### EXERCISE
Search the entries below for the string "fish" and copy the lines that hold it.

(Spatial reasoning data)
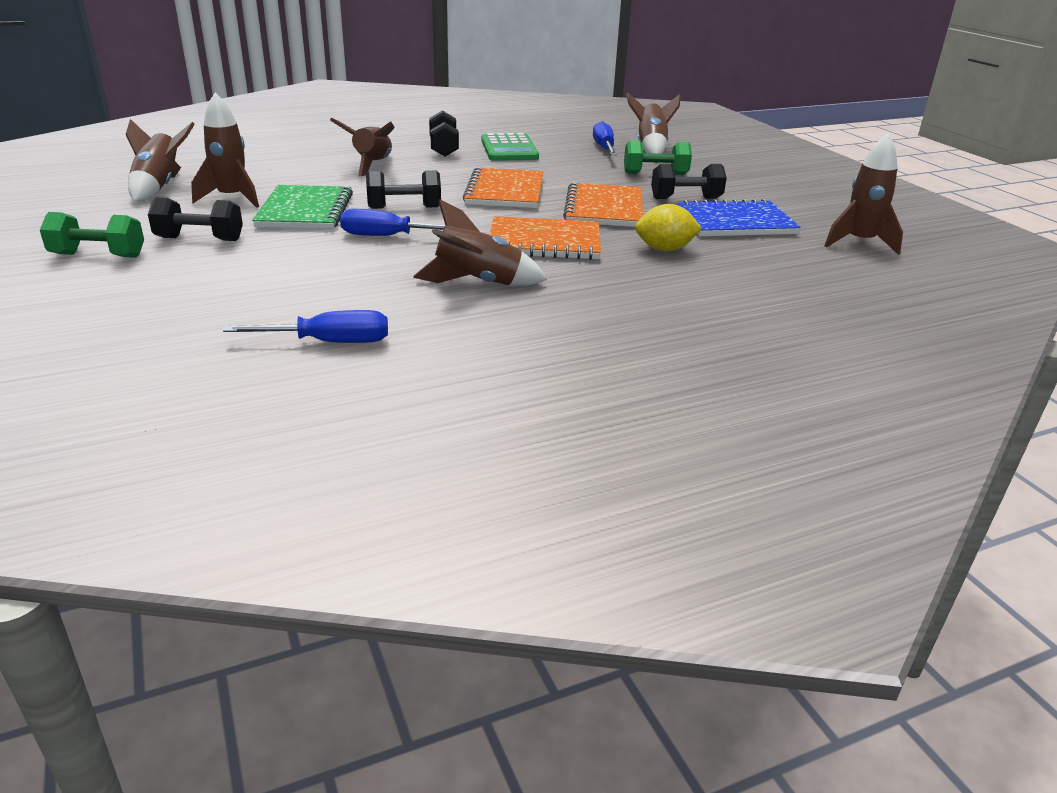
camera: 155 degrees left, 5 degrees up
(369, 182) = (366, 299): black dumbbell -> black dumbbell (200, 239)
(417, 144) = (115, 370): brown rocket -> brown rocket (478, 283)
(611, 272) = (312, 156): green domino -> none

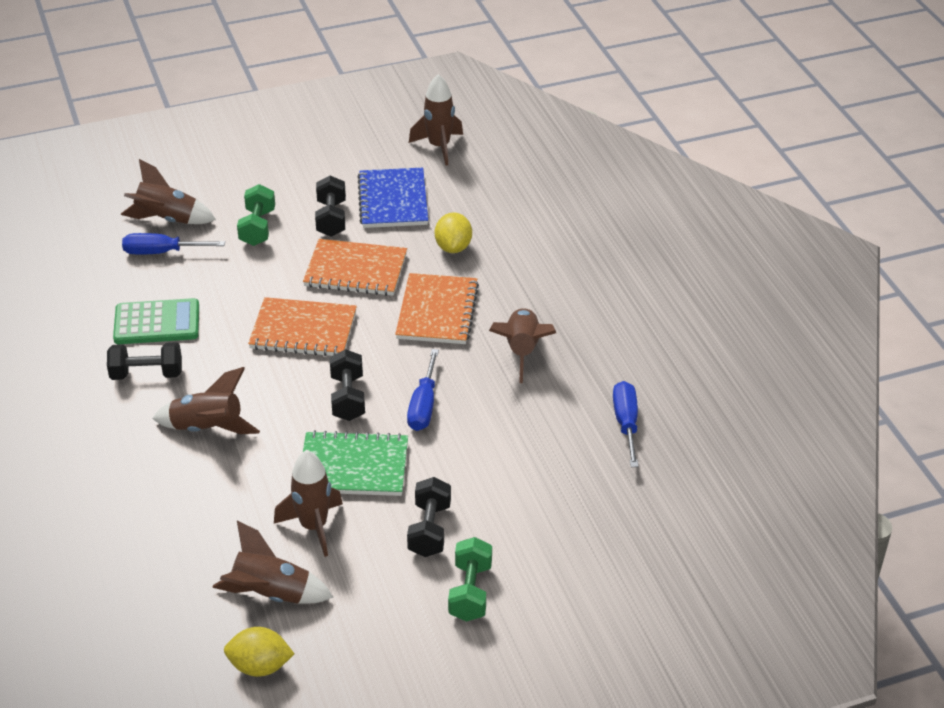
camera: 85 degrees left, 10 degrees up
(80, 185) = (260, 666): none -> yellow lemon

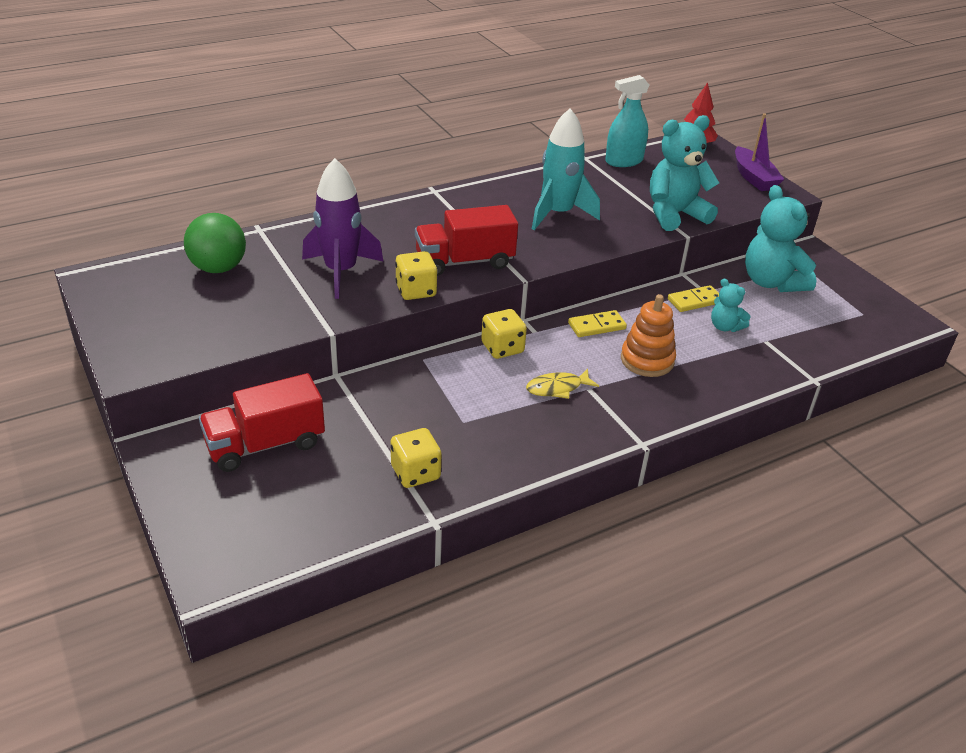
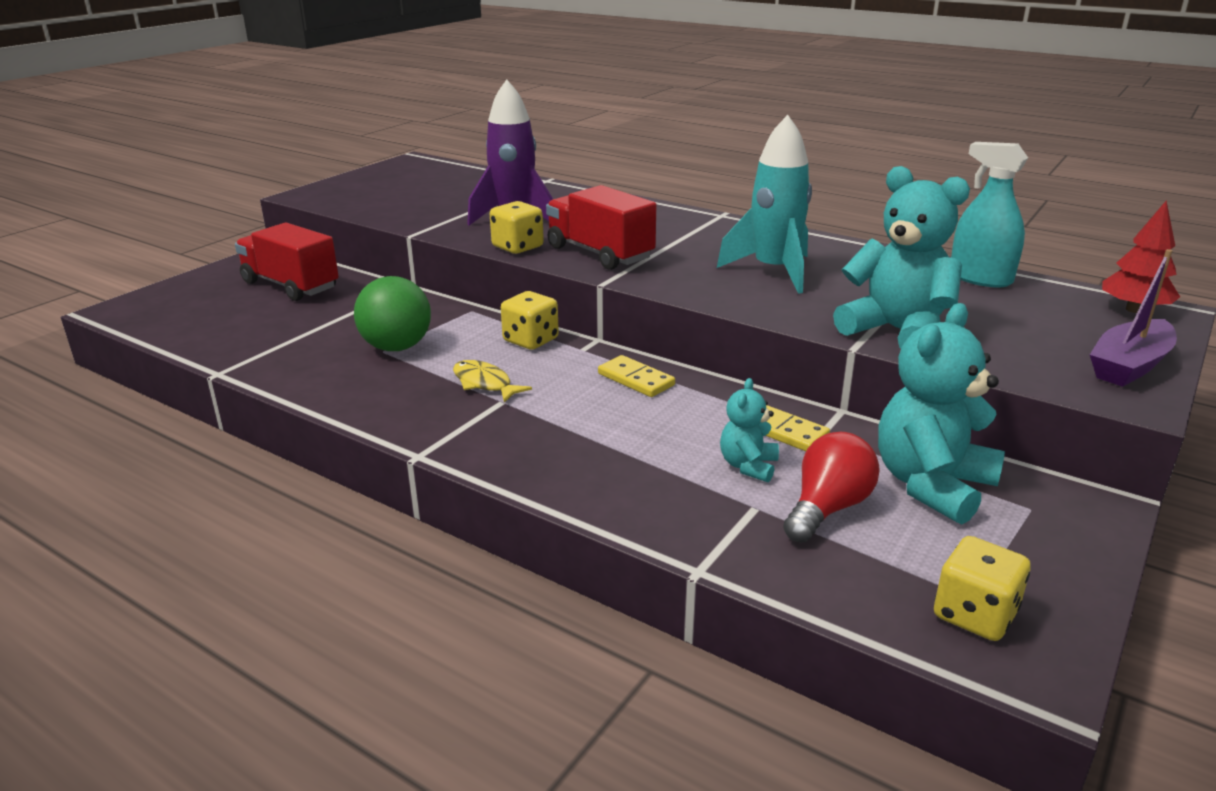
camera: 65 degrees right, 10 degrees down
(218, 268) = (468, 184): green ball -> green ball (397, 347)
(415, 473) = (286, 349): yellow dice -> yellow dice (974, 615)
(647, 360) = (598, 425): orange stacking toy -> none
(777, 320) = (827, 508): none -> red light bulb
---
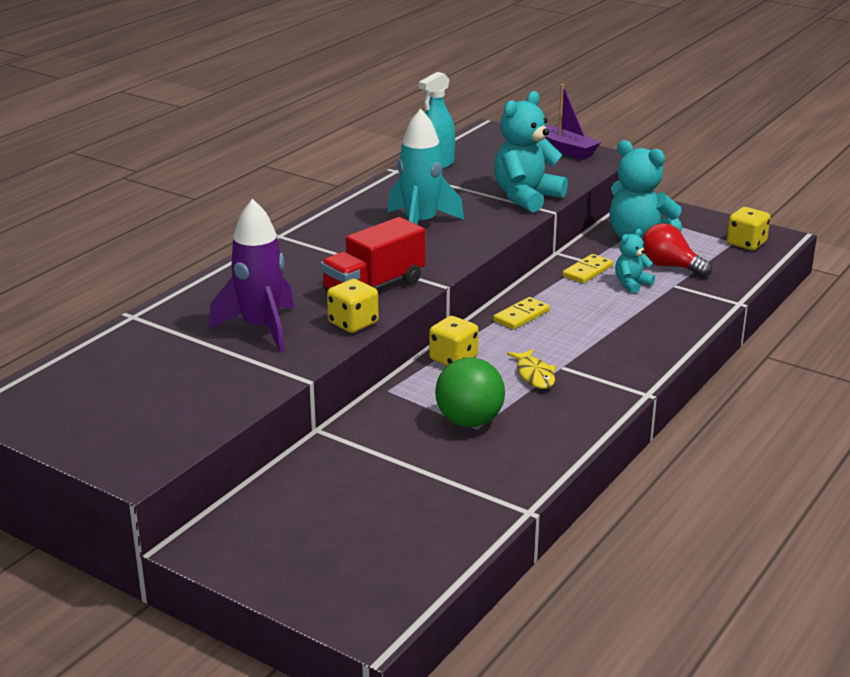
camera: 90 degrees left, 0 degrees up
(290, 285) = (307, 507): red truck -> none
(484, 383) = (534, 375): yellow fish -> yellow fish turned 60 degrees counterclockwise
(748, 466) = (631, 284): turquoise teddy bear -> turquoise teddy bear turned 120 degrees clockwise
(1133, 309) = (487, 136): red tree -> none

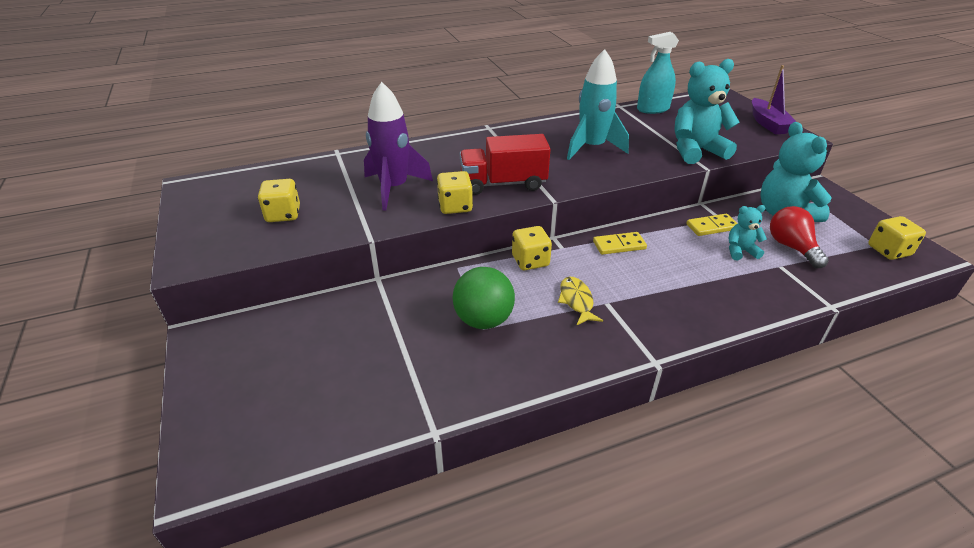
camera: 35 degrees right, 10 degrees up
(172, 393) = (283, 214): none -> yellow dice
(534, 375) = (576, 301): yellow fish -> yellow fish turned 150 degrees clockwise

### RESULT
(484, 383) = (534, 375): yellow fish -> yellow fish turned 60 degrees counterclockwise
(534, 375) = (576, 301): yellow fish -> yellow fish turned 150 degrees clockwise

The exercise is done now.